EXCERPTED DATA:
·····
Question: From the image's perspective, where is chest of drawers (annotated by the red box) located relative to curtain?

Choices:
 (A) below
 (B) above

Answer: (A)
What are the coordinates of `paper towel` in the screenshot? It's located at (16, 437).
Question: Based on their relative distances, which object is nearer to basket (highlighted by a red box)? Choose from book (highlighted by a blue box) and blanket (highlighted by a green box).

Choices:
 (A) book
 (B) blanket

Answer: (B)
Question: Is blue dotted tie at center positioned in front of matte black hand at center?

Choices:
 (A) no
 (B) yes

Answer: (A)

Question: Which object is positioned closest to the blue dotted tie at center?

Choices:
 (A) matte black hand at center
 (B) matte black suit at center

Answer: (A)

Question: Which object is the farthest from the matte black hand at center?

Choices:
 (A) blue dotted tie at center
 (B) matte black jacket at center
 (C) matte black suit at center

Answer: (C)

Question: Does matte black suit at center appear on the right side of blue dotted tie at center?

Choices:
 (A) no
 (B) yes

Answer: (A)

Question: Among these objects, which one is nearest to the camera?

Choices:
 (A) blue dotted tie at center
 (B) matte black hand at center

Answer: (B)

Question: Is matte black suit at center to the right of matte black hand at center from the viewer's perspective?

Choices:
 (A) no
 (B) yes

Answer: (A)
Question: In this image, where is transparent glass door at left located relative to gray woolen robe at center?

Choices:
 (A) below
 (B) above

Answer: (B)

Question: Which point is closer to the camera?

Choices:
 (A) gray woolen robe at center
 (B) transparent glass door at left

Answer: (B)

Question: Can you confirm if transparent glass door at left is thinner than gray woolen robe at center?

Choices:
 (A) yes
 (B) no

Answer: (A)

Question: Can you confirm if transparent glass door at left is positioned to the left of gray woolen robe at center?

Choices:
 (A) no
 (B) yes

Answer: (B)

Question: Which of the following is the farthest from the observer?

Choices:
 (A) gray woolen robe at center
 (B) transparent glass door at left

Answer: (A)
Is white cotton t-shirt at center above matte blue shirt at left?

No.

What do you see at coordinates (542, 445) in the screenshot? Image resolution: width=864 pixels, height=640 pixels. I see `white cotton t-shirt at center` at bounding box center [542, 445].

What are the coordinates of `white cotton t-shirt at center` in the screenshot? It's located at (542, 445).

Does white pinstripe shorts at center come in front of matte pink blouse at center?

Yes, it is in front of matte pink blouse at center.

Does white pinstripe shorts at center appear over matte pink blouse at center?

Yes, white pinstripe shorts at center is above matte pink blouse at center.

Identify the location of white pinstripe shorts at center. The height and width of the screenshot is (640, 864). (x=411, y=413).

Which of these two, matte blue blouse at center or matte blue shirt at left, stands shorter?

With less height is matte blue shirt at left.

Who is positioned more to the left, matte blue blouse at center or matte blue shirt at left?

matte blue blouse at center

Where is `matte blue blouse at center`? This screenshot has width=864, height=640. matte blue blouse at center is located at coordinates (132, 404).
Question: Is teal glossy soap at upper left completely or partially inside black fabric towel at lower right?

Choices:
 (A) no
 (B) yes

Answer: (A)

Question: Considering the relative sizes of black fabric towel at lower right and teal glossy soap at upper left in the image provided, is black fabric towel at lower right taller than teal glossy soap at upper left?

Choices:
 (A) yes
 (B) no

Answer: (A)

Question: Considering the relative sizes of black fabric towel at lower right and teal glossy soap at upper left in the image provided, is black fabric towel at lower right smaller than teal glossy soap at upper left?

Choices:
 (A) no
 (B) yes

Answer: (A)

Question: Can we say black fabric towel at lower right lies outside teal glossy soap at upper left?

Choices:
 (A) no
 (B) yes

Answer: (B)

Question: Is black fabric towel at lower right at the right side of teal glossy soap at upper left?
·····
YOUR OBJECTIVE: Copy the rows above word for word.

FINISHED EXERCISE:
Question: From the image's perspective, where is chest of drawers (annotated by the red box) located relative to curtain?

Choices:
 (A) below
 (B) above

Answer: (A)
What are the coordinates of `paper towel` in the screenshot? It's located at (16, 437).
Question: Based on their relative distances, which object is nearer to basket (highlighted by a red box)? Choose from book (highlighted by a blue box) and blanket (highlighted by a green box).

Choices:
 (A) book
 (B) blanket

Answer: (B)
Question: Is blue dotted tie at center positioned in front of matte black hand at center?

Choices:
 (A) no
 (B) yes

Answer: (A)

Question: Which object is positioned closest to the blue dotted tie at center?

Choices:
 (A) matte black hand at center
 (B) matte black suit at center

Answer: (A)

Question: Which object is the farthest from the matte black hand at center?

Choices:
 (A) blue dotted tie at center
 (B) matte black jacket at center
 (C) matte black suit at center

Answer: (C)

Question: Does matte black suit at center appear on the right side of blue dotted tie at center?

Choices:
 (A) no
 (B) yes

Answer: (A)

Question: Among these objects, which one is nearest to the camera?

Choices:
 (A) blue dotted tie at center
 (B) matte black hand at center

Answer: (B)

Question: Is matte black suit at center to the right of matte black hand at center from the viewer's perspective?

Choices:
 (A) no
 (B) yes

Answer: (A)
Question: In this image, where is transparent glass door at left located relative to gray woolen robe at center?

Choices:
 (A) below
 (B) above

Answer: (B)

Question: Which point is closer to the camera?

Choices:
 (A) gray woolen robe at center
 (B) transparent glass door at left

Answer: (B)

Question: Can you confirm if transparent glass door at left is thinner than gray woolen robe at center?

Choices:
 (A) yes
 (B) no

Answer: (A)

Question: Can you confirm if transparent glass door at left is positioned to the left of gray woolen robe at center?

Choices:
 (A) no
 (B) yes

Answer: (B)

Question: Which of the following is the farthest from the observer?

Choices:
 (A) gray woolen robe at center
 (B) transparent glass door at left

Answer: (A)
Is white cotton t-shirt at center above matte blue shirt at left?

No.

What do you see at coordinates (542, 445) in the screenshot? Image resolution: width=864 pixels, height=640 pixels. I see `white cotton t-shirt at center` at bounding box center [542, 445].

What are the coordinates of `white cotton t-shirt at center` in the screenshot? It's located at (542, 445).

Does white pinstripe shorts at center come in front of matte pink blouse at center?

Yes, it is in front of matte pink blouse at center.

Does white pinstripe shorts at center appear over matte pink blouse at center?

Yes, white pinstripe shorts at center is above matte pink blouse at center.

Identify the location of white pinstripe shorts at center. The height and width of the screenshot is (640, 864). (x=411, y=413).

Which of these two, matte blue blouse at center or matte blue shirt at left, stands shorter?

With less height is matte blue shirt at left.

Who is positioned more to the left, matte blue blouse at center or matte blue shirt at left?

matte blue blouse at center

Where is `matte blue blouse at center`? This screenshot has width=864, height=640. matte blue blouse at center is located at coordinates (132, 404).
Question: Is teal glossy soap at upper left completely or partially inside black fabric towel at lower right?

Choices:
 (A) no
 (B) yes

Answer: (A)

Question: Considering the relative sizes of black fabric towel at lower right and teal glossy soap at upper left in the image provided, is black fabric towel at lower right taller than teal glossy soap at upper left?

Choices:
 (A) yes
 (B) no

Answer: (A)

Question: Considering the relative sizes of black fabric towel at lower right and teal glossy soap at upper left in the image provided, is black fabric towel at lower right smaller than teal glossy soap at upper left?

Choices:
 (A) no
 (B) yes

Answer: (A)

Question: Can we say black fabric towel at lower right lies outside teal glossy soap at upper left?

Choices:
 (A) no
 (B) yes

Answer: (B)

Question: Is black fabric towel at lower right at the right side of teal glossy soap at upper left?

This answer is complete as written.